[Records provided — start]

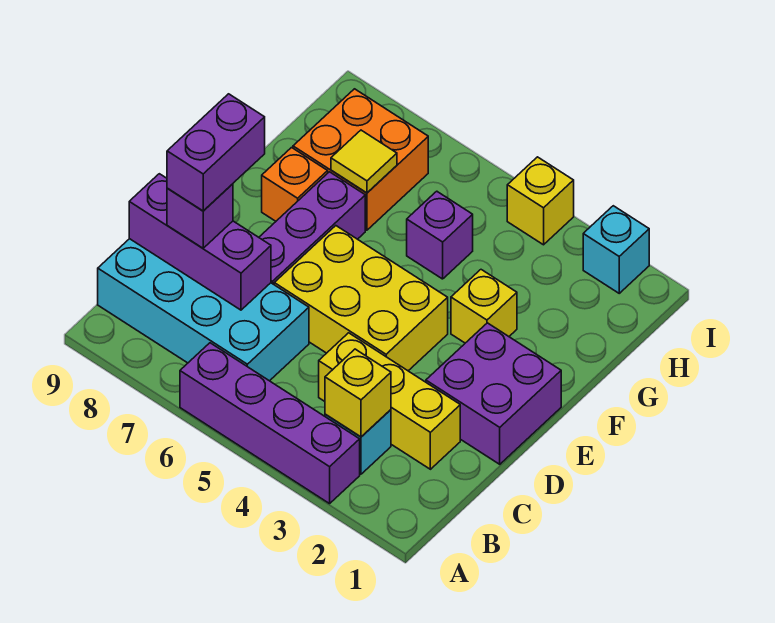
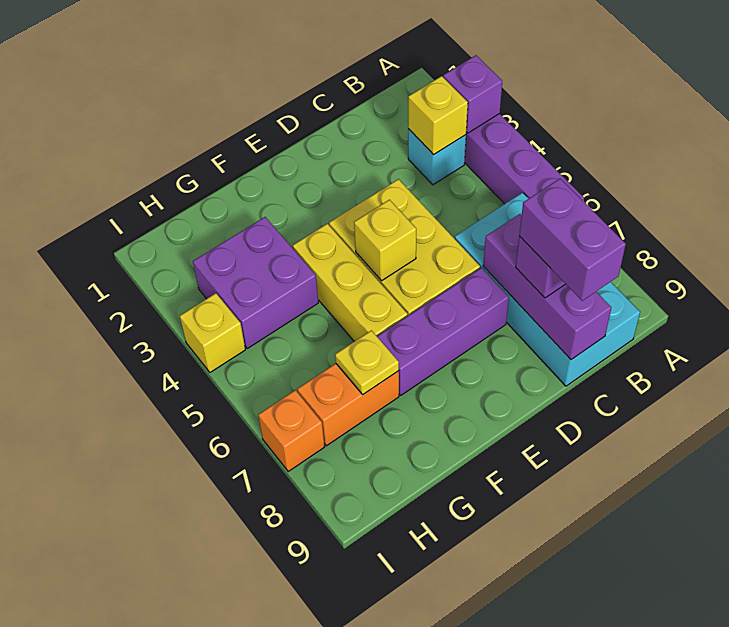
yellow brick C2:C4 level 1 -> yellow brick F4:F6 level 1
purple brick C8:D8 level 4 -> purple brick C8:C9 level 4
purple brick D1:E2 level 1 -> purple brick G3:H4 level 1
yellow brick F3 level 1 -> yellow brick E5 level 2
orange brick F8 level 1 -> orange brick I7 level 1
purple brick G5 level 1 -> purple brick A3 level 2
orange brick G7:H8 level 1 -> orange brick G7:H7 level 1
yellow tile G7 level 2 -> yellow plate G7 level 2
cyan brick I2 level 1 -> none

[Records provided — finish]
[Records provided — start]

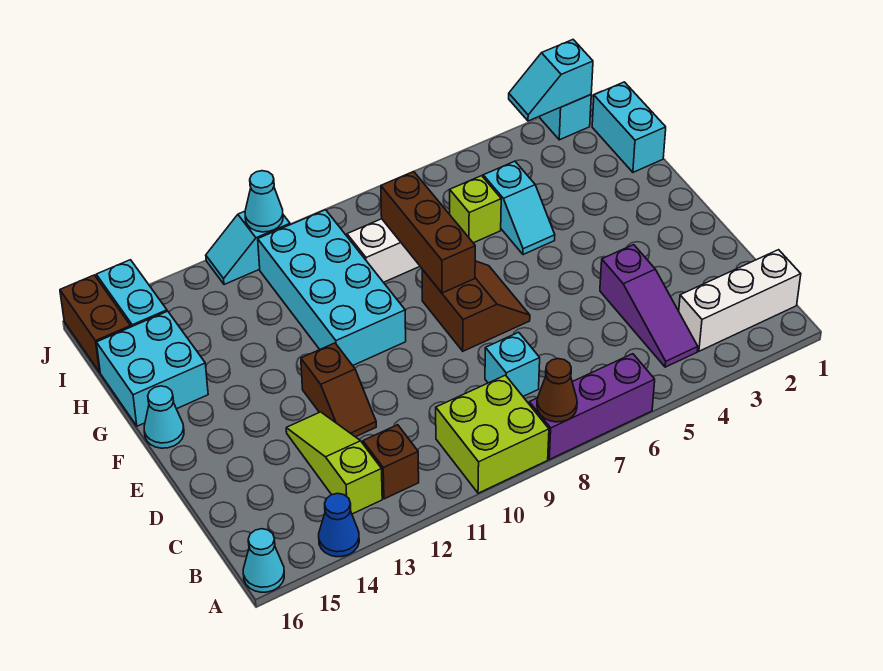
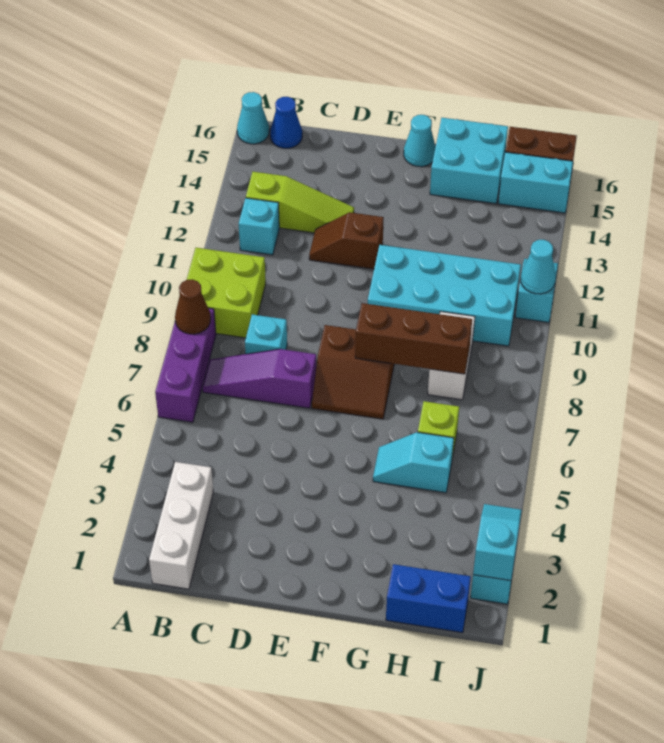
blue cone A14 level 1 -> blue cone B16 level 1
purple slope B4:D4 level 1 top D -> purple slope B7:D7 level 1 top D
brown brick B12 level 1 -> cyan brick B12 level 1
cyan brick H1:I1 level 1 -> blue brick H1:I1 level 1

[Records provided — finish]
[Records provided — start]

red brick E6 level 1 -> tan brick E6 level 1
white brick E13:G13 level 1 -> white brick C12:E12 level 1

[Records provided — finish]

What is expected:
In the listing above, find each line with the word "purple" and return it.

Solution:
purple brick C8:D8 level 4 -> purple brick C8:C9 level 4
purple brick D1:E2 level 1 -> purple brick G3:H4 level 1
purple brick G5 level 1 -> purple brick A3 level 2
purple slope B4:D4 level 1 top D -> purple slope B7:D7 level 1 top D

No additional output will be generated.